(Work request): Down to the last line, transcribe the records verbatim and exclude the images.

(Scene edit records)
• • •
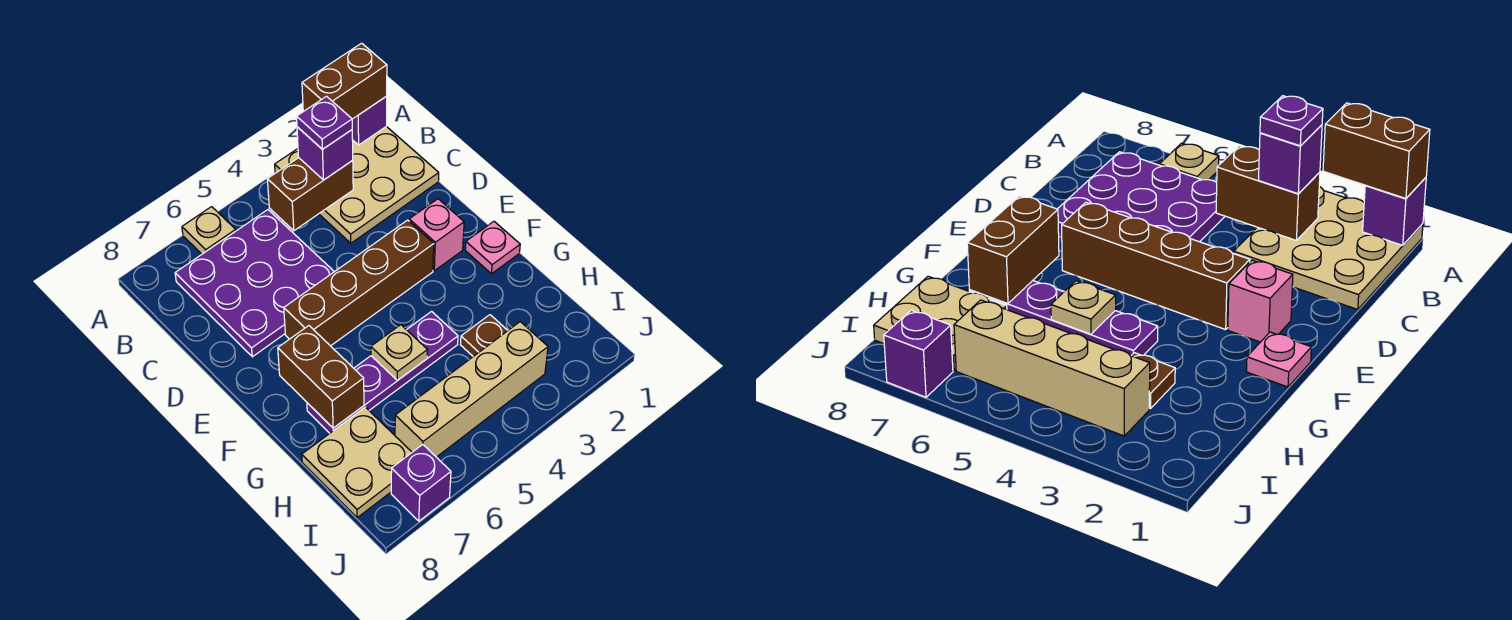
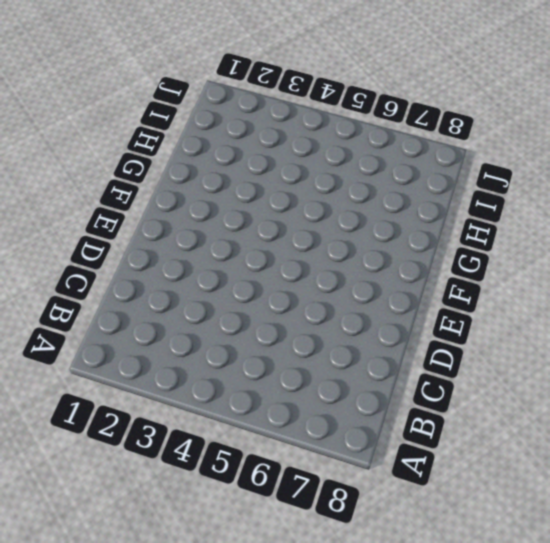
none -> tan plate A1:C3 level 1
none -> tan plate A6 level 1
none -> purple plate B5:D7 level 1

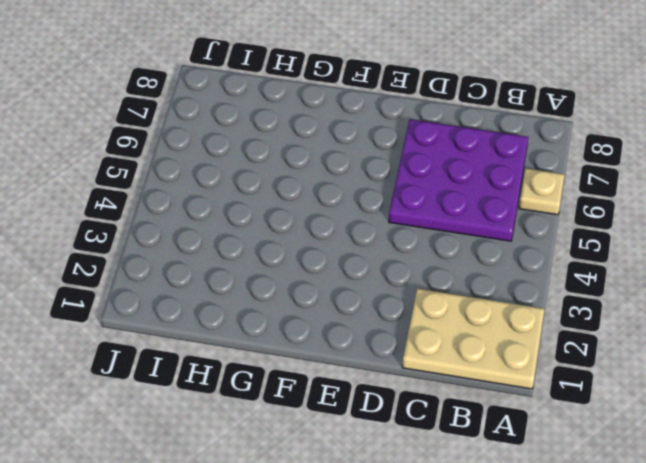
tan plate A1:C2 level 1 -> tan plate A1:C3 level 1
none -> pink brick E2 level 1
none -> brown brick E3:E6 level 1
none -> pink plate F1 level 1

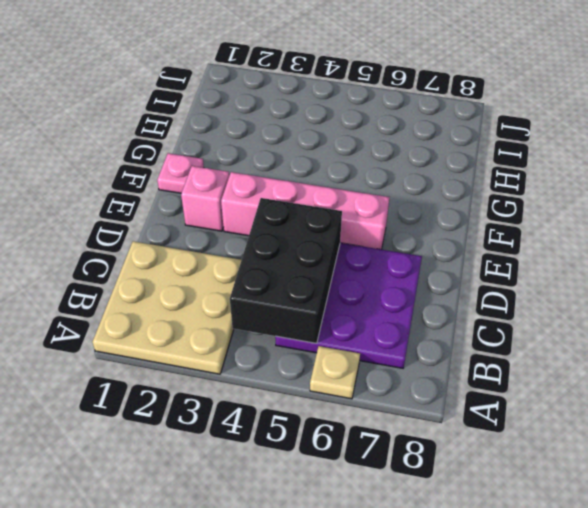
black brick B4:D5 level 2 -> brown brick B3:B4 level 2
pink brick E3:E6 level 1 -> brown brick E3:E6 level 1
none -> purple plate G4:G7 level 1
none -> brown plate H3 level 1
none -> tan plate H7:I8 level 1

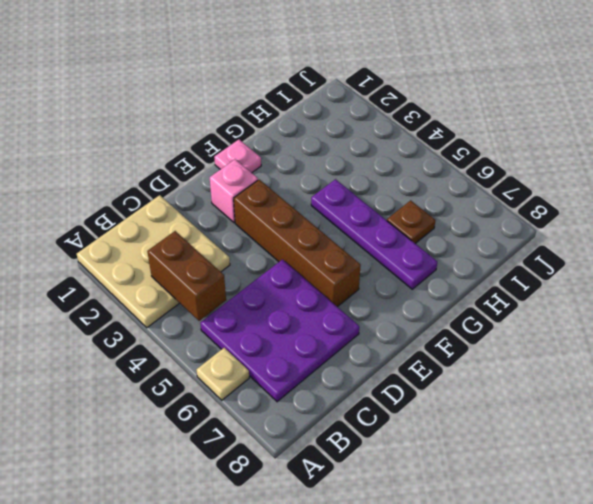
brown plate H6 level 1 -> brown plate H3 level 1
none -> tan plate H7:I8 level 1
none -> tan brick I3:I6 level 1
none -> purple brick J7 level 1

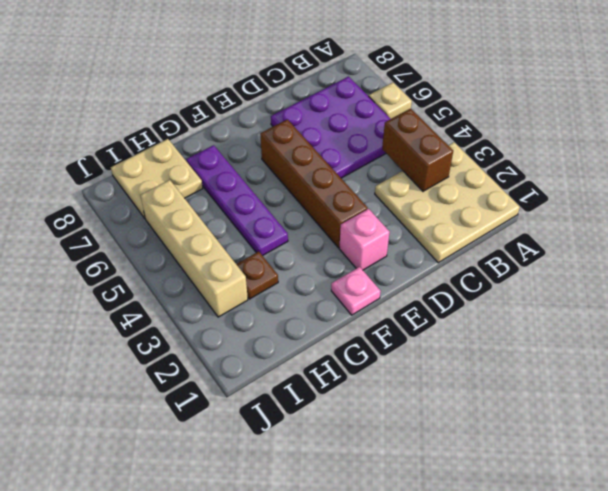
none -> purple brick J7 level 1
none -> purple brick A1 level 2
none -> brown brick F7:G7 level 2

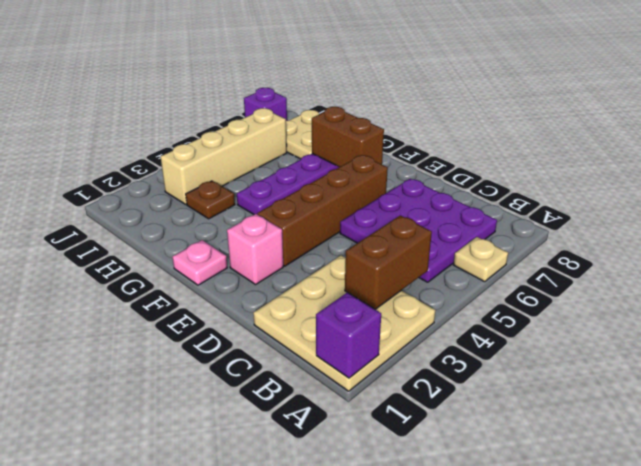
none -> tan plate G5 level 2
none -> brown brick A1:A2 level 3
none -> purple brick B3 level 3

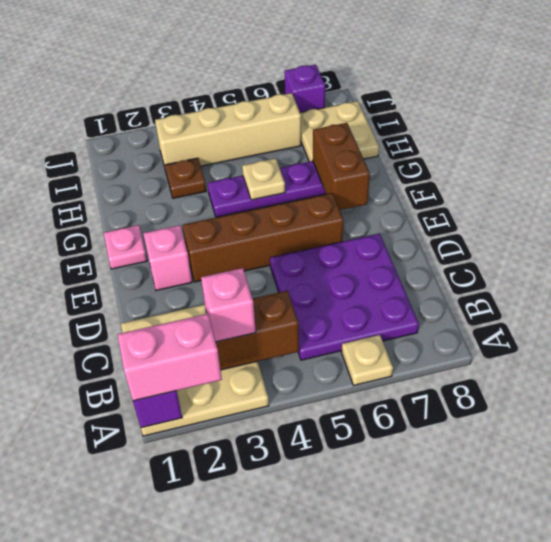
pink brick A1:A2 level 3 -> brown brick A1:A2 level 3
pink brick B3 level 3 -> purple brick B3 level 3
none -> purple plate B3 level 4

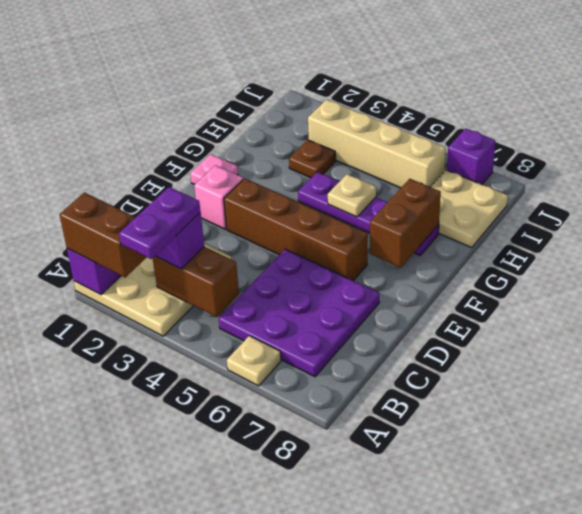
purple plate A3:B3 level 4 -> purple plate B3 level 4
• • •
(Response to this exercise):
none -> tan plate A1:C3 level 1
none -> tan plate A6 level 1
none -> purple plate B5:D7 level 1

tan plate A1:C2 level 1 -> tan plate A1:C3 level 1
none -> pink brick E2 level 1
none -> brown brick E3:E6 level 1
none -> pink plate F1 level 1

black brick B4:D5 level 2 -> brown brick B3:B4 level 2
pink brick E3:E6 level 1 -> brown brick E3:E6 level 1
none -> purple plate G4:G7 level 1
none -> brown plate H3 level 1
none -> tan plate H7:I8 level 1

brown plate H6 level 1 -> brown plate H3 level 1
none -> tan plate H7:I8 level 1
none -> tan brick I3:I6 level 1
none -> purple brick J7 level 1

none -> purple brick J7 level 1
none -> purple brick A1 level 2
none -> brown brick F7:G7 level 2

none -> tan plate G5 level 2
none -> brown brick A1:A2 level 3
none -> purple brick B3 level 3

pink brick A1:A2 level 3 -> brown brick A1:A2 level 3
pink brick B3 level 3 -> purple brick B3 level 3
none -> purple plate B3 level 4

purple plate A3:B3 level 4 -> purple plate B3 level 4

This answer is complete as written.